Version difference data:
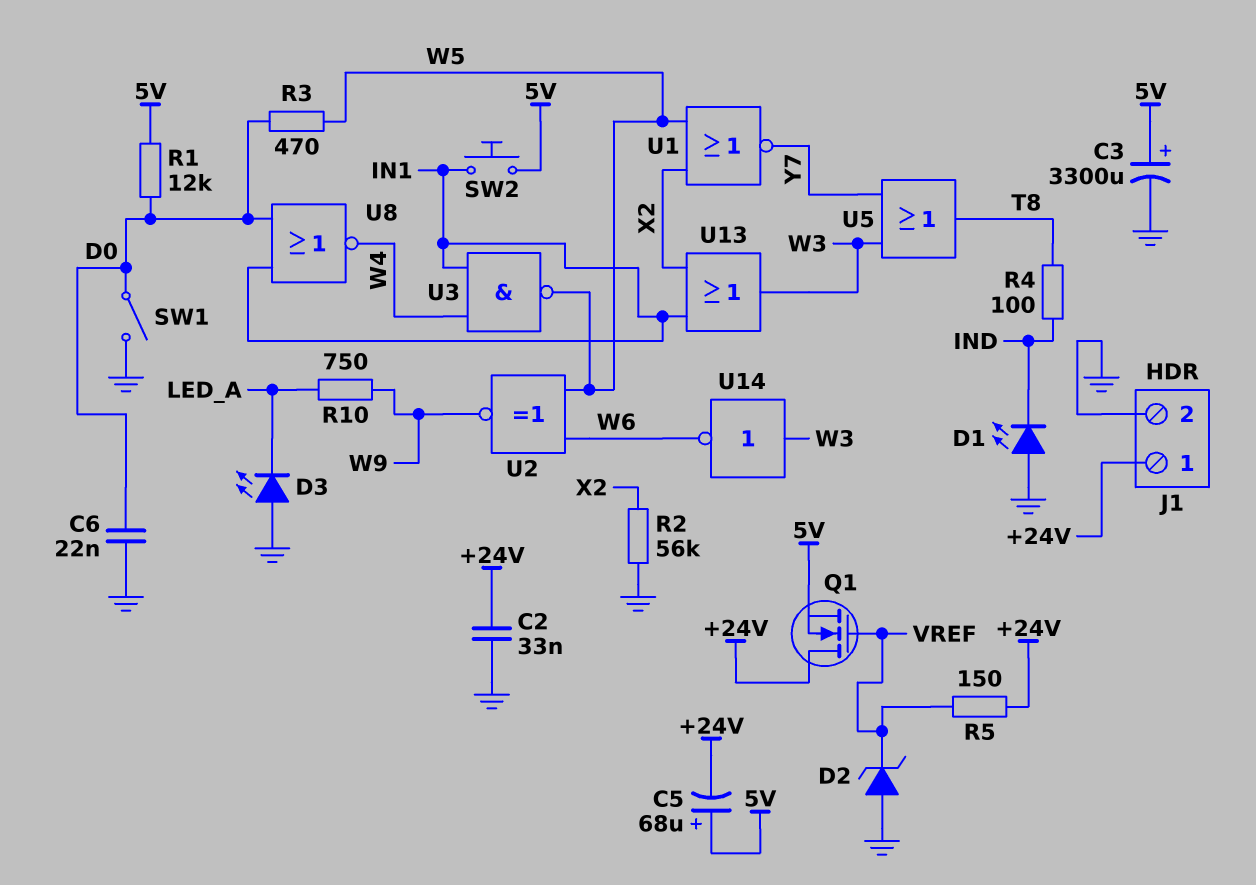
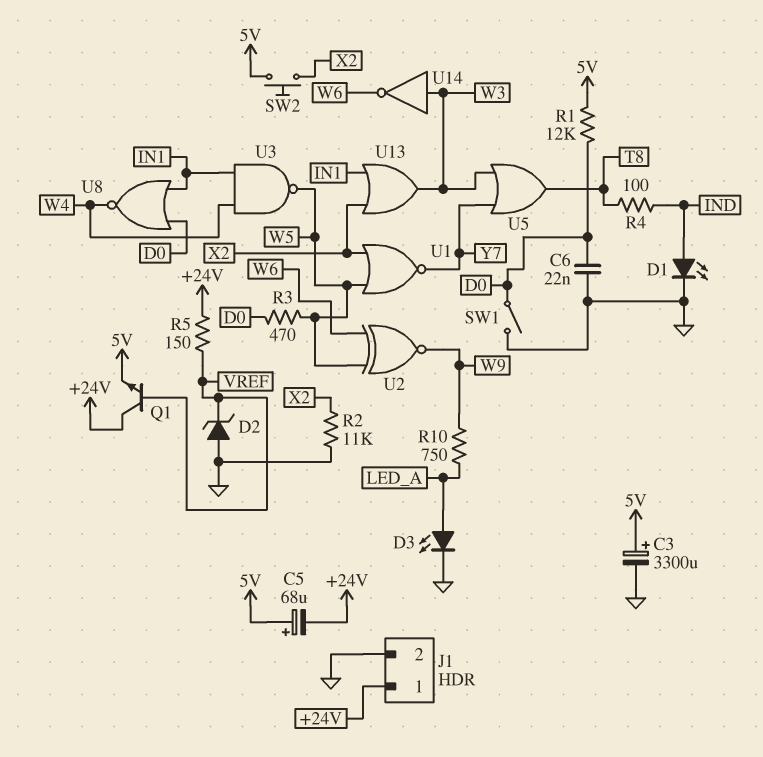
C2: 33nF (+24V, GND) -> none
D1: LED (A GND, K IND) -> LED (A IND, K GND)
D3: LED (A GND, K LED_A) -> LED (A LED_A, K GND)
Q1: NMOS (G VREF, D +24V, S 5V) -> NPN (B VREF, C +24V, E 5V)
R2: 56k (GND, X2) -> 11k (GND, X2)
SW2: button (5V, IN1) -> button (5V, X2)

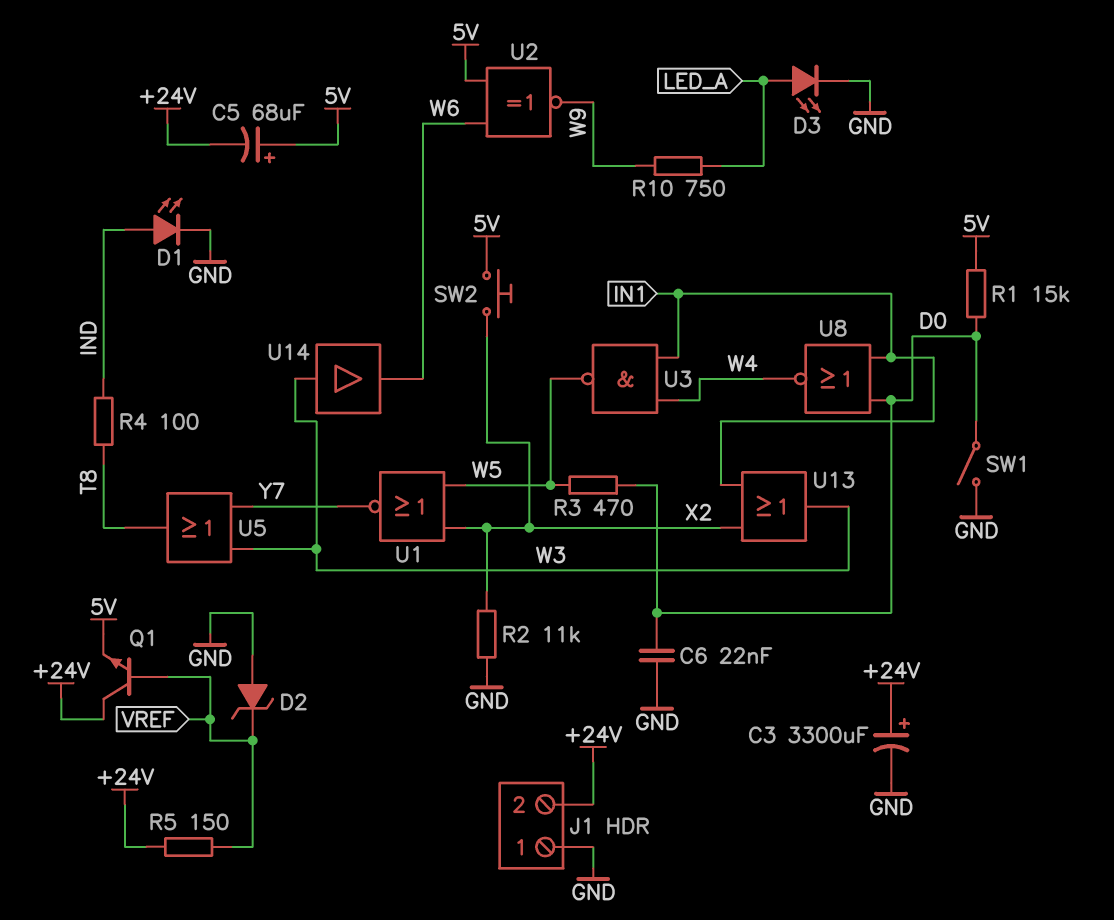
C3: 3300uF (plus 5V, minus GND) -> 3300uF (plus +24V, minus GND)
J1 pin 1: +24V -> GND
J1 pin 2: GND -> +24V
R1: 12k (5V, D0) -> 15k (5V, D0)
U2: XNOR (in W5, in W6, out W9) -> XNOR (in 5V, in W6, out W9)
U14: NOT (in W3, out W6) -> buffer (in W3, out W6)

◆ Exercise objective
Every entry must be transcribed exactly. Pictures do not belong in the copy.

◆ Output of the task
C2: 33nF (+24V, GND) -> none
D1: LED (A GND, K IND) -> LED (A IND, K GND)
D3: LED (A GND, K LED_A) -> LED (A LED_A, K GND)
Q1: NMOS (G VREF, D +24V, S 5V) -> NPN (B VREF, C +24V, E 5V)
R2: 56k (GND, X2) -> 11k (GND, X2)
SW2: button (5V, IN1) -> button (5V, X2)

C3: 3300uF (plus 5V, minus GND) -> 3300uF (plus +24V, minus GND)
J1 pin 1: +24V -> GND
J1 pin 2: GND -> +24V
R1: 12k (5V, D0) -> 15k (5V, D0)
U2: XNOR (in W5, in W6, out W9) -> XNOR (in 5V, in W6, out W9)
U14: NOT (in W3, out W6) -> buffer (in W3, out W6)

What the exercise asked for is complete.